___ Supplied material
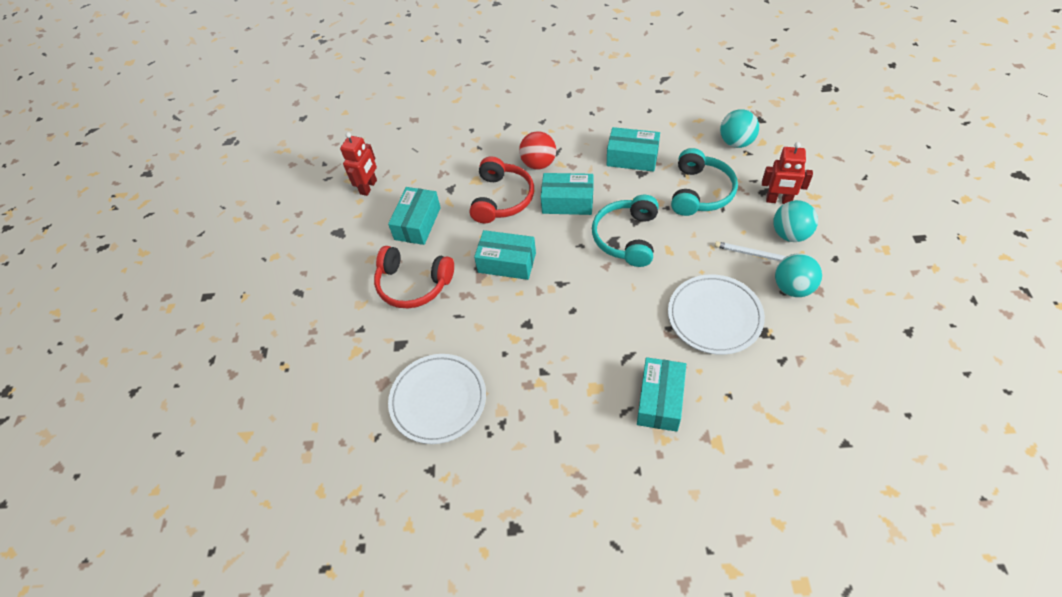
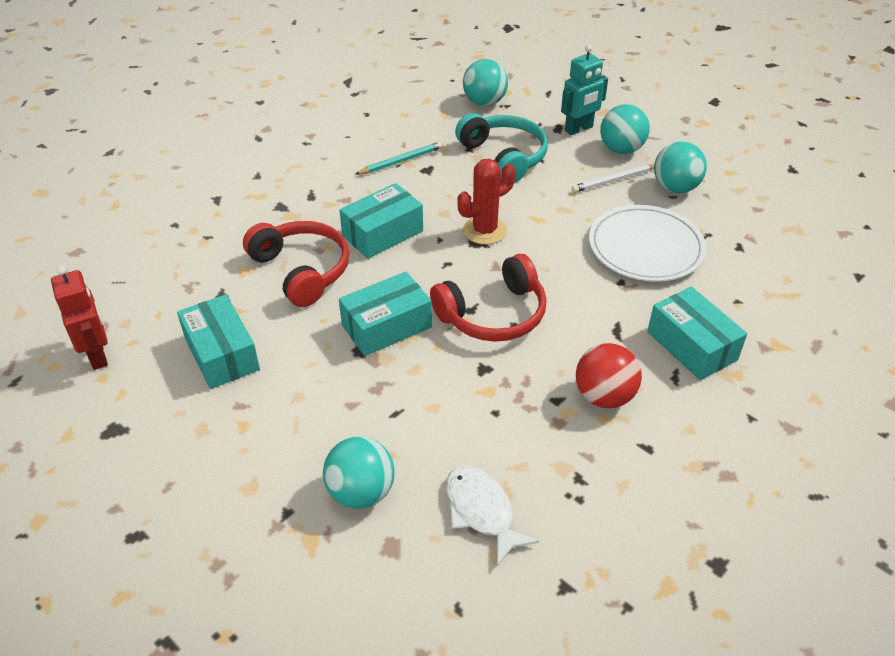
camera: 50 degrees left, 10 degrees down
red headphones [374,246,454,309] -> red headphones moved to [430,254,547,342]
white plate [388,354,486,444] -> white fish [446,466,539,566]
red ball [519,131,556,170] -> red ball moved to [576,343,642,408]
turquoise headphones [592,195,659,267] -> red cactus [457,158,516,245]
turquoise box [607,127,660,172] -> turquoise pencil [355,141,443,175]
red robot [762,142,813,204] -> turquoise robot [561,45,608,135]
none -> turquoise ball [323,436,395,509]

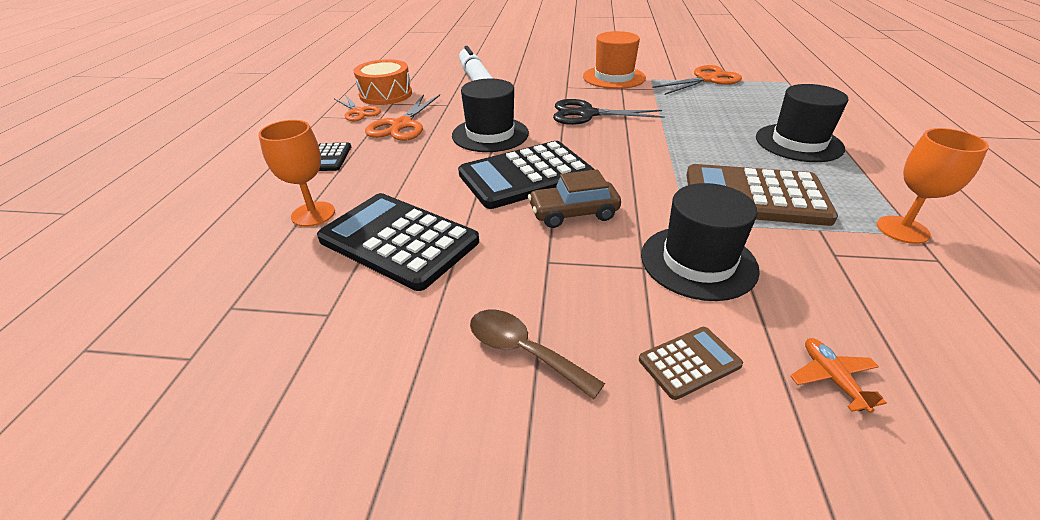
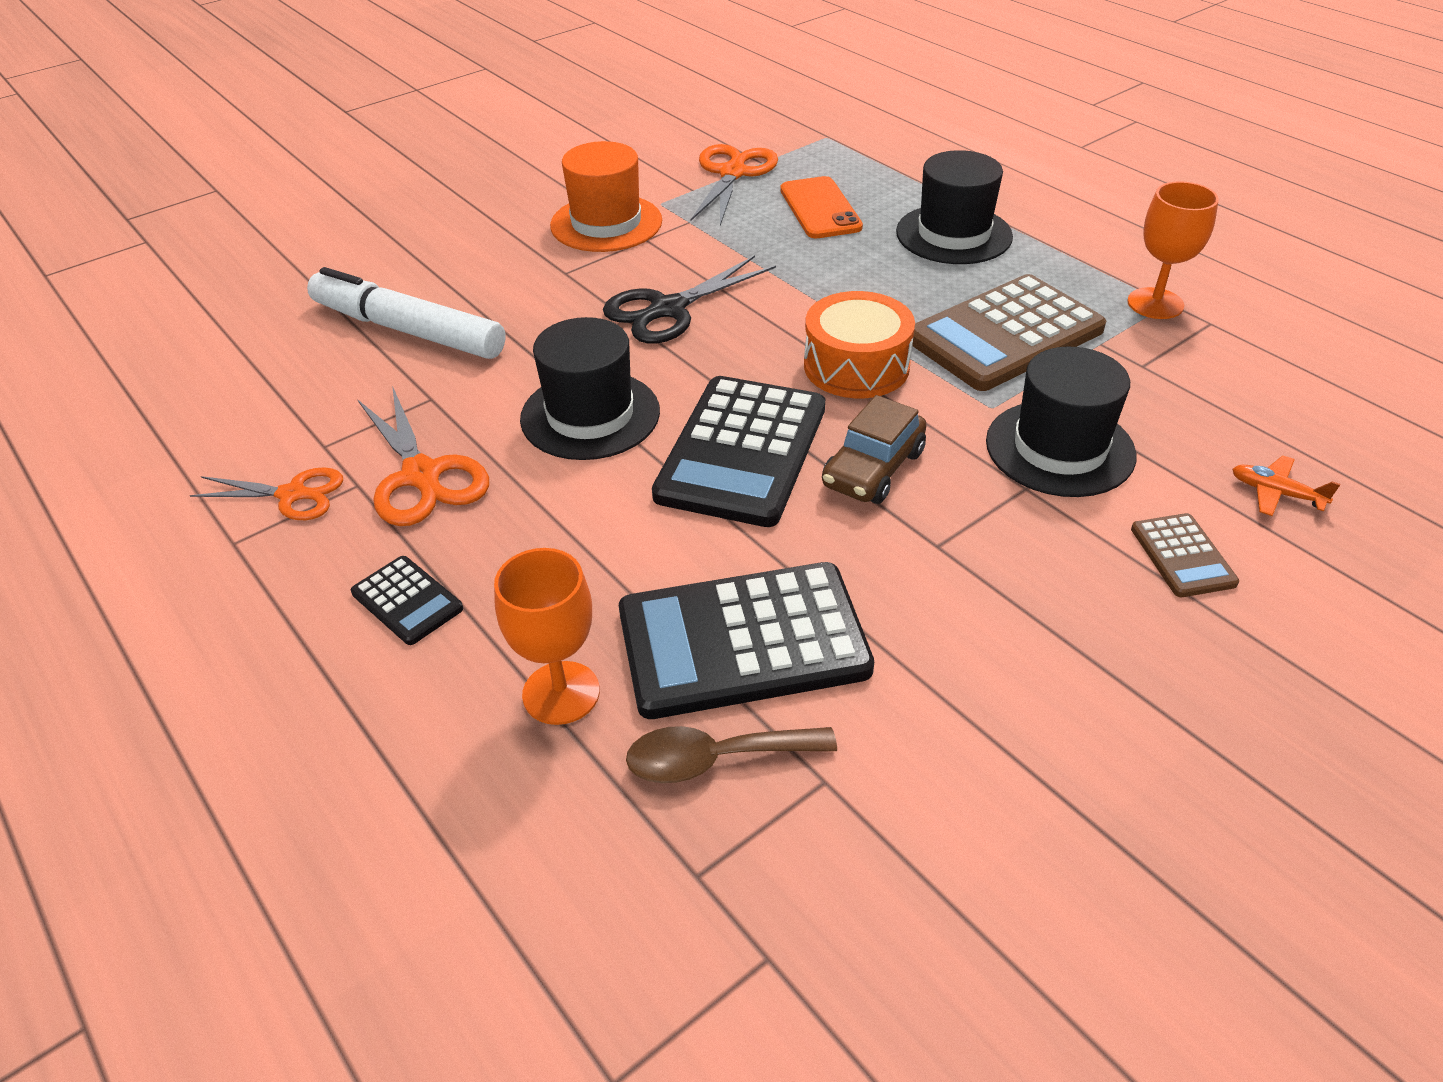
camera: 45 degrees left, 5 degrees up
orange drum [354,59,412,105] -> orange drum moved to [804,291,915,398]
brown spoon [470,310,605,399] -> brown spoon moved to [626,726,837,783]
brown calculator [639,327,743,400] -> brown calculator turned 150 degrees clockwise [1131,513,1239,597]
none -> orange phone [780,176,863,238]

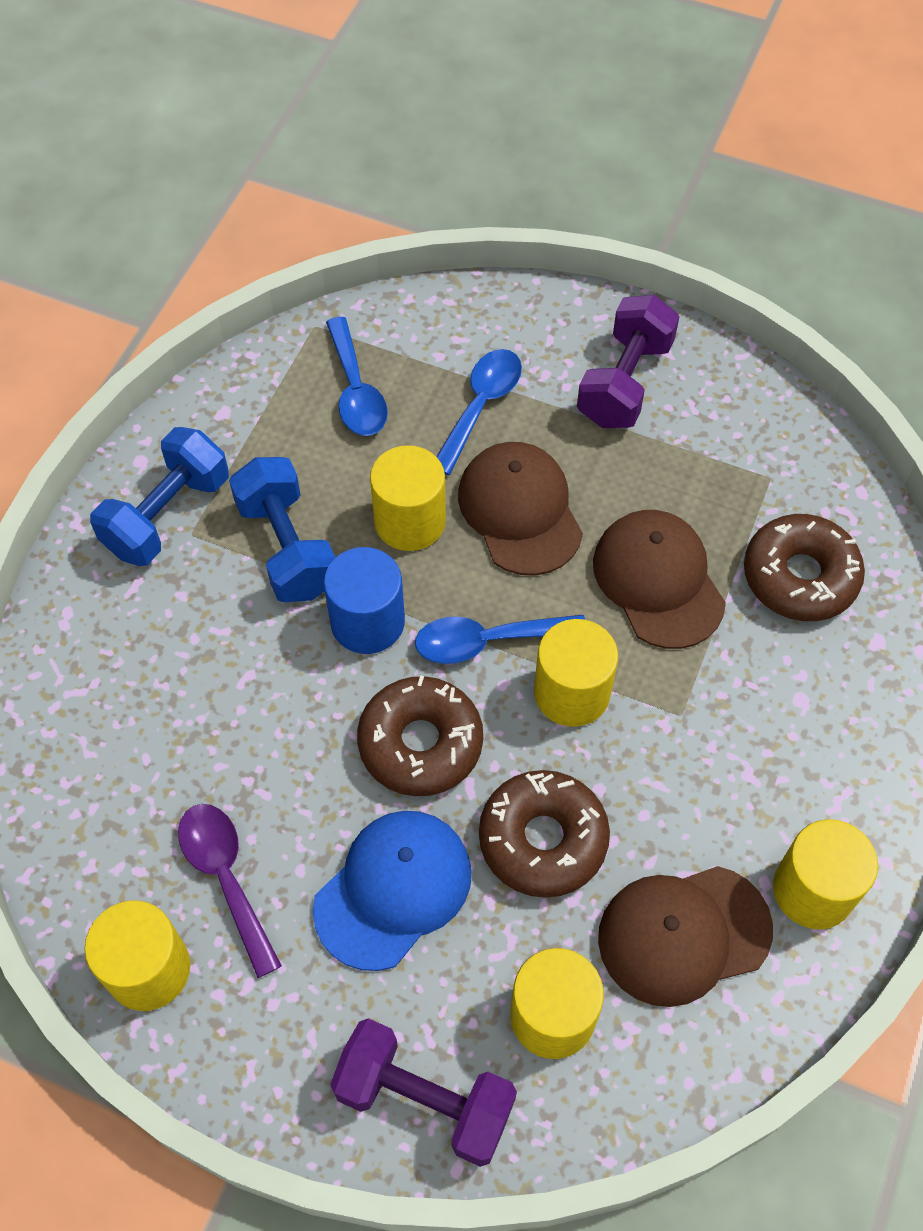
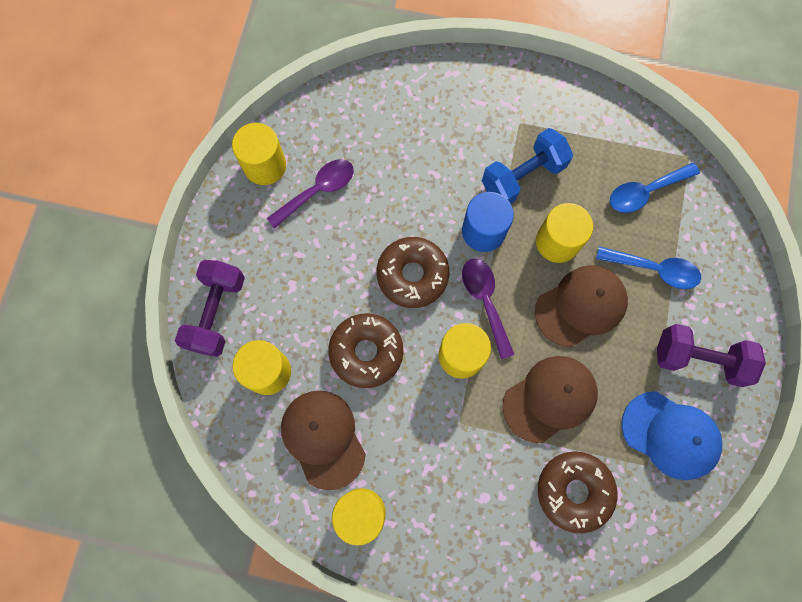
camera: 80 degrees right, 15 degrees up
blue dumbbell [90,427,229,566] -> none
blue cap [313,811,472,971] -> blue cap moved to [622,391,723,480]
blue spoon [415,615,585,664] -> purple spoon [462,259,515,359]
______
» **Exercise instructions**
Nothing but a number is wanted here: please count the lines in the entries above that include the word "degrees".

» **Solution to this exercise**
4